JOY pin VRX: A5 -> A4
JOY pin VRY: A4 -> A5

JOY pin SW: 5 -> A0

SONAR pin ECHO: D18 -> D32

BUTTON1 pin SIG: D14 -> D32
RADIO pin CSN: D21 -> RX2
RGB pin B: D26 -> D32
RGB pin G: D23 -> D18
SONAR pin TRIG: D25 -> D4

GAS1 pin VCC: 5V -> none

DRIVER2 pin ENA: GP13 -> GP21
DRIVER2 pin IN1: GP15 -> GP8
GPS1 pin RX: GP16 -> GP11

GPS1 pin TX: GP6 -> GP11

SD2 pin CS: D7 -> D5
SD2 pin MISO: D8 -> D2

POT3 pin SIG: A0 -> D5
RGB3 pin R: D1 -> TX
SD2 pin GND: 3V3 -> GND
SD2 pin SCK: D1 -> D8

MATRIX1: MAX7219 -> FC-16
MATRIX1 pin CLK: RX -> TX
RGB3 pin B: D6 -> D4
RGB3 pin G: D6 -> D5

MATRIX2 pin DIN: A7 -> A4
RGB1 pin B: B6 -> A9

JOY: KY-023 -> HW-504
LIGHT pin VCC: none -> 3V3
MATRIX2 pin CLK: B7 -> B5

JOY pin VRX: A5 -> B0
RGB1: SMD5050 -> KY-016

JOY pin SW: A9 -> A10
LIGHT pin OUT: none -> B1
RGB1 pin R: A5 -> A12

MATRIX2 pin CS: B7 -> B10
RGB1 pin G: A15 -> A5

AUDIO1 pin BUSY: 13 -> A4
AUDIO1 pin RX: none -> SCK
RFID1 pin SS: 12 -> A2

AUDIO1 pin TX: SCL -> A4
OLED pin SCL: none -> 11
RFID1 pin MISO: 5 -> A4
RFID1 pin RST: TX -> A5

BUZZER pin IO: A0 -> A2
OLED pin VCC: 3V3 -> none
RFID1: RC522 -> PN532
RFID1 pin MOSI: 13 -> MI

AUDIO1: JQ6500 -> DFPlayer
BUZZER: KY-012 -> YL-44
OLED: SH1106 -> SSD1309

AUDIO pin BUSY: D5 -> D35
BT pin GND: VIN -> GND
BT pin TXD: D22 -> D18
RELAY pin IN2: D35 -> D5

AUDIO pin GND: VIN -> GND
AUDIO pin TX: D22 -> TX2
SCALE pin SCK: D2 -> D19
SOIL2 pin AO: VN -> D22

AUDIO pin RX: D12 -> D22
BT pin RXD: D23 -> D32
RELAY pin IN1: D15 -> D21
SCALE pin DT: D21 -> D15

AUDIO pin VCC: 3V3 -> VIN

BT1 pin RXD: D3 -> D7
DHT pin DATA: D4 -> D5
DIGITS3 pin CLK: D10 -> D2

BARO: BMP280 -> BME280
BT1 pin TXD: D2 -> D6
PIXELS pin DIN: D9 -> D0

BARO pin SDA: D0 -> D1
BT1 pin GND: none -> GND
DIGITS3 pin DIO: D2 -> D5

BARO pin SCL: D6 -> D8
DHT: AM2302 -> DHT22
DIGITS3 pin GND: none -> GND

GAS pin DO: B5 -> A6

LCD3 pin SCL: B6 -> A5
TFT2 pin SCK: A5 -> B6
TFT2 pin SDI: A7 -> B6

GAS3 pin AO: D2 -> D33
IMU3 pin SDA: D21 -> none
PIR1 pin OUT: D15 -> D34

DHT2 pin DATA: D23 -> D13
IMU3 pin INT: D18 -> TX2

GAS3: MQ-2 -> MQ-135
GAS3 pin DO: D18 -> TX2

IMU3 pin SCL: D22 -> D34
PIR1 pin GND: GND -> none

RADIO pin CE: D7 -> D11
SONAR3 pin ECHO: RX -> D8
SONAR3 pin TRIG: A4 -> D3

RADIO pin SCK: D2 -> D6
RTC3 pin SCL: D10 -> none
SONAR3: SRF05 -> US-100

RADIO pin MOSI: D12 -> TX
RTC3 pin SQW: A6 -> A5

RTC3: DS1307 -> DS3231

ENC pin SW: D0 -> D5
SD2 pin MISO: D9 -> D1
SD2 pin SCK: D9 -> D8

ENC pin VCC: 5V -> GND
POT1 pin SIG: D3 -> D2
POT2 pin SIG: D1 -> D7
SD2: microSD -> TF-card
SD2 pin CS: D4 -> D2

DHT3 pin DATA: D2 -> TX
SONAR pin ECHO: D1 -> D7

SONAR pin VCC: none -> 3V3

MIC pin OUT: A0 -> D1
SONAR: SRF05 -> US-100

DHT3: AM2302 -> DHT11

— TASK REQUIREMENTS —
Start with the first line. Please copy exactly each line of the listing through the one with "RGB1 pin B: B6 -> A9", including it.

— EXERCISE RESPONSE —
JOY pin VRX: A5 -> A4
JOY pin VRY: A4 -> A5

JOY pin SW: 5 -> A0

SONAR pin ECHO: D18 -> D32

BUTTON1 pin SIG: D14 -> D32
RADIO pin CSN: D21 -> RX2
RGB pin B: D26 -> D32
RGB pin G: D23 -> D18
SONAR pin TRIG: D25 -> D4

GAS1 pin VCC: 5V -> none

DRIVER2 pin ENA: GP13 -> GP21
DRIVER2 pin IN1: GP15 -> GP8
GPS1 pin RX: GP16 -> GP11

GPS1 pin TX: GP6 -> GP11

SD2 pin CS: D7 -> D5
SD2 pin MISO: D8 -> D2

POT3 pin SIG: A0 -> D5
RGB3 pin R: D1 -> TX
SD2 pin GND: 3V3 -> GND
SD2 pin SCK: D1 -> D8

MATRIX1: MAX7219 -> FC-16
MATRIX1 pin CLK: RX -> TX
RGB3 pin B: D6 -> D4
RGB3 pin G: D6 -> D5

MATRIX2 pin DIN: A7 -> A4
RGB1 pin B: B6 -> A9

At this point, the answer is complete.